EXERCISE OBJECTIVE> Render every line of the material below as a JSON list of strings, one string per line, leaving out blank lines and the picture markers.
#### MATERIALS PROVIDED ####
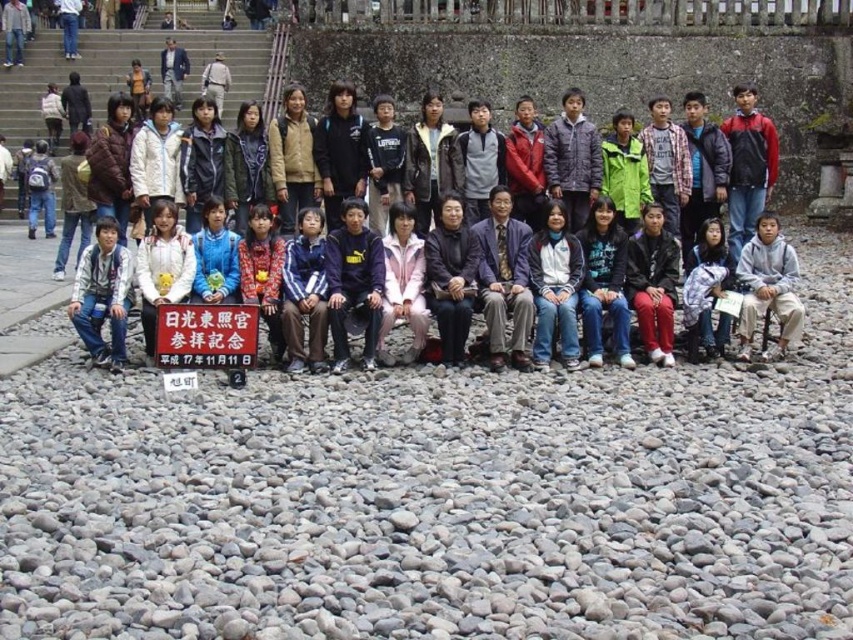
Question: Which point is farther to the camera?

Choices:
 (A) (741, 330)
 (B) (199, 316)
 (C) (730, 227)

Answer: (C)

Question: Which object is the farthest from the gray gravel at lower center?

Choices:
 (A) white paper sign at center
 (B) matte black sign at center
 (C) sweatshirt at center

Answer: (C)

Question: Can you confirm if gray gravel at lower center is positioned to the left of sweatshirt at center?

Choices:
 (A) no
 (B) yes

Answer: (B)

Question: Is gray gravel at lower center below white paper sign at center?

Choices:
 (A) no
 (B) yes

Answer: (B)

Question: Which of the following is the farthest from the observer?

Choices:
 (A) (755, 230)
 (B) (102, 582)
 (C) (154, 353)
 (D) (755, 227)

Answer: (D)

Question: Can you confirm if gray gravel at lower center is thinner than matte black sign at center?

Choices:
 (A) no
 (B) yes

Answer: (B)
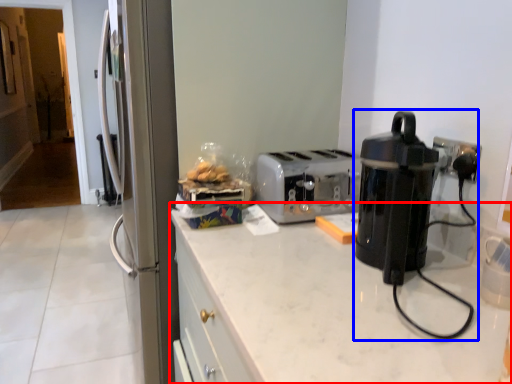
Question: Which object appears farthest to the camera in this image, countertop (highlighted by a red box) or home appliance (highlighted by a blue box)?

Choices:
 (A) countertop
 (B) home appliance

Answer: (B)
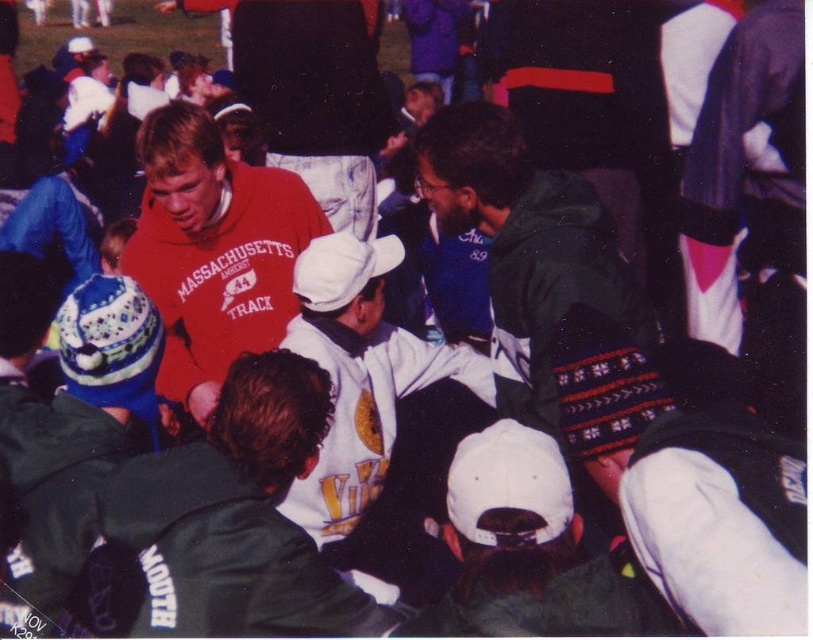
The width and height of the screenshot is (813, 640). What do you see at coordinates (207, 522) in the screenshot? I see `white fleece jacket at center` at bounding box center [207, 522].

The width and height of the screenshot is (813, 640). What are the coordinates of `white fleece jacket at center` in the screenshot? It's located at 207,522.

Does point (129, 458) come closer to viewer compared to point (157, 292)?

Yes.

Identify the location of white fleece jacket at center. This screenshot has width=813, height=640. (207, 522).

Can you confirm if white fleece jacket at center is positioned to the left of knitted wool hat at center?

Indeed, white fleece jacket at center is positioned on the left side of knitted wool hat at center.

Measure the distance between white fleece jacket at center and knitted wool hat at center.

A distance of 96.95 centimeters exists between white fleece jacket at center and knitted wool hat at center.

This screenshot has width=813, height=640. I want to click on white fleece jacket at center, so click(207, 522).

Where is `white fleece jacket at center`? This screenshot has width=813, height=640. white fleece jacket at center is located at coordinates pos(207,522).

Based on the photo, who is positioned more to the left, knitted wool hat at center or matte red sweatshirt at center?

matte red sweatshirt at center is more to the left.

Can you confirm if knitted wool hat at center is positioned below matte red sweatshirt at center?

Yes.

The height and width of the screenshot is (640, 813). Find the location of `knitted wool hat at center`. knitted wool hat at center is located at coordinates (689, 476).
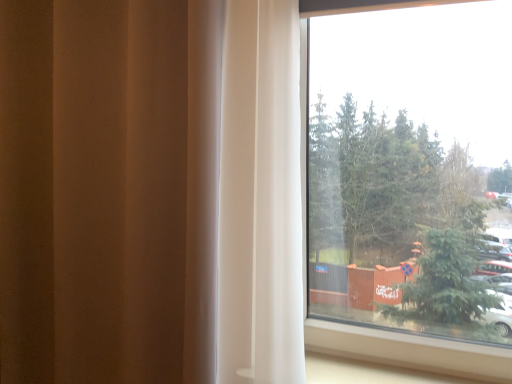
Question: In terms of size, does transparent glass window at upper right appear bigger or smaller than white sheer curtain at right?

Choices:
 (A) small
 (B) big

Answer: (A)

Question: Relative to white sheer curtain at right, is transparent glass window at upper right in front or behind?

Choices:
 (A) behind
 (B) front

Answer: (A)

Question: Is point (372, 231) closer or farther from the camera than point (35, 327)?

Choices:
 (A) closer
 (B) farther

Answer: (A)

Question: In terms of height, does white sheer curtain at right look taller or shorter compared to transparent glass window at upper right?

Choices:
 (A) tall
 (B) short

Answer: (A)

Question: From a real-world perspective, is white sheer curtain at right physically located above or below transparent glass window at upper right?

Choices:
 (A) below
 (B) above

Answer: (A)

Question: Is point (186, 182) closer or farther from the camera than point (376, 342)?

Choices:
 (A) closer
 (B) farther

Answer: (A)

Question: In the image, is white sheer curtain at right positioned in front of or behind transparent glass window at upper right?

Choices:
 (A) front
 (B) behind

Answer: (A)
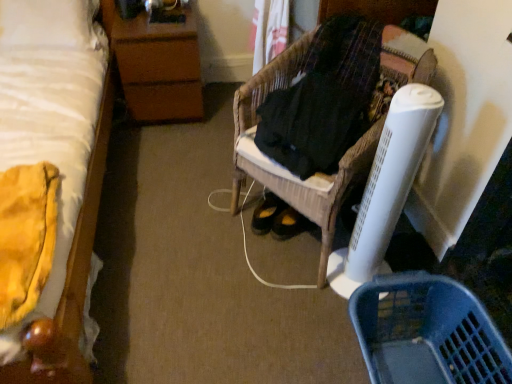
Where is `free space in front of woven wood chair at center`? free space in front of woven wood chair at center is located at coordinates (265, 315).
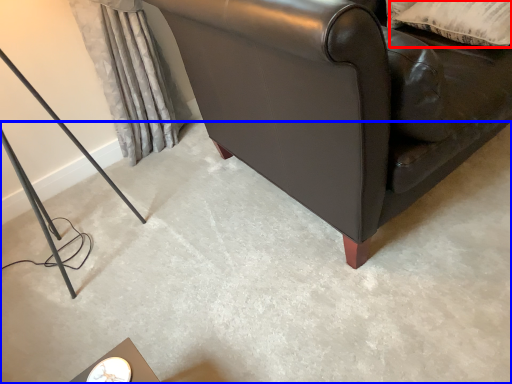
Question: Which object appears farthest to the camera in this image, pillow (highlighted by a red box) or concrete (highlighted by a blue box)?

Choices:
 (A) pillow
 (B) concrete

Answer: (A)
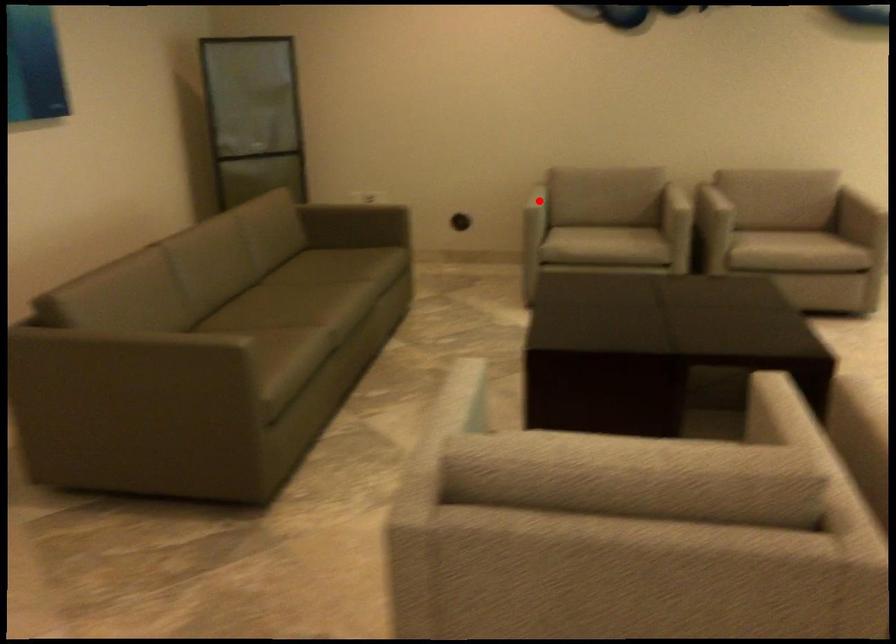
####
CORRECT RESULT>
[
  "Question: Which point is farther to the camera?",
  "Choices:",
  " (A) (741, 330)",
  " (B) (199, 316)",
  " (C) (730, 227)",
  "Answer: (C)",
  "Question: Which object is the farthest from the gray gravel at lower center?",
  "Choices:",
  " (A) white paper sign at center",
  " (B) matte black sign at center",
  " (C) sweatshirt at center",
  "Answer: (C)",
  "Question: Can you confirm if gray gravel at lower center is positioned to the left of sweatshirt at center?",
  "Choices:",
  " (A) no",
  " (B) yes",
  "Answer: (B)",
  "Question: Is gray gravel at lower center below white paper sign at center?",
  "Choices:",
  " (A) no",
  " (B) yes",
  "Answer: (B)",
  "Question: Which of the following is the farthest from the observer?",
  "Choices:",
  " (A) (755, 230)",
  " (B) (102, 582)",
  " (C) (154, 353)",
  " (D) (755, 227)",
  "Answer: (D)",
  "Question: Can you confirm if gray gravel at lower center is thinner than matte black sign at center?",
  "Choices:",
  " (A) no",
  " (B) yes",
  "Answer: (B)",
  "Question: Which object appears farthest to the camera in this image, countertop (highlighted by a red box) or home appliance (highlighted by a blue box)?",
  "Choices:",
  " (A) countertop",
  " (B) home appliance",
  "Answer: (B)",
  "The width and height of the screenshot is (813, 640). What do you see at coordinates (207, 522) in the screenshot? I see `white fleece jacket at center` at bounding box center [207, 522].",
  "The width and height of the screenshot is (813, 640). What are the coordinates of `white fleece jacket at center` in the screenshot? It's located at 207,522.",
  "Does point (129, 458) come closer to viewer compared to point (157, 292)?",
  "Yes.",
  "Identify the location of white fleece jacket at center. This screenshot has width=813, height=640. (207, 522).",
  "Can you confirm if white fleece jacket at center is positioned to the left of knitted wool hat at center?",
  "Indeed, white fleece jacket at center is positioned on the left side of knitted wool hat at center.",
  "Measure the distance between white fleece jacket at center and knitted wool hat at center.",
  "A distance of 96.95 centimeters exists between white fleece jacket at center and knitted wool hat at center.",
  "This screenshot has width=813, height=640. I want to click on white fleece jacket at center, so click(207, 522).",
  "Where is `white fleece jacket at center`? This screenshot has width=813, height=640. white fleece jacket at center is located at coordinates pos(207,522).",
  "Based on the photo, who is positioned more to the left, knitted wool hat at center or matte red sweatshirt at center?",
  "matte red sweatshirt at center is more to the left.",
  "Can you confirm if knitted wool hat at center is positioned below matte red sweatshirt at center?",
  "Yes.",
  "The height and width of the screenshot is (640, 813). Find the location of `knitted wool hat at center`. knitted wool hat at center is located at coordinates (689, 476).",
  "Question: In terms of size, does transparent glass window at upper right appear bigger or smaller than white sheer curtain at right?",
  "Choices:",
  " (A) small",
  " (B) big",
  "Answer: (A)",
  "Question: Relative to white sheer curtain at right, is transparent glass window at upper right in front or behind?",
  "Choices:",
  " (A) behind",
  " (B) front",
  "Answer: (A)",
  "Question: Is point (372, 231) closer or farther from the camera than point (35, 327)?",
  "Choices:",
  " (A) closer",
  " (B) farther",
  "Answer: (A)",
  "Question: In terms of height, does white sheer curtain at right look taller or shorter compared to transparent glass window at upper right?",
  "Choices:",
  " (A) tall",
  " (B) short",
  "Answer: (A)",
  "Question: From a real-world perspective, is white sheer curtain at right physically located above or below transparent glass window at upper right?",
  "Choices:",
  " (A) below",
  " (B) above",
  "Answer: (A)",
  "Question: Is point (186, 182) closer or farther from the camera than point (376, 342)?",
  "Choices:",
  " (A) closer",
  " (B) farther",
  "Answer: (A)",
  "Question: In the image, is white sheer curtain at right positioned in front of or behind transparent glass window at upper right?",
  "Choices:",
  " (A) front",
  " (B) behind",
  "Answer: (A)",
  "Where is `free space in front of woven wood chair at center`? free space in front of woven wood chair at center is located at coordinates (265, 315).",
  "Question: Which object appears farthest to the camera in this image, pillow (highlighted by a red box) or concrete (highlighted by a blue box)?",
  "Choices:",
  " (A) pillow",
  " (B) concrete",
  "Answer: (A)"
]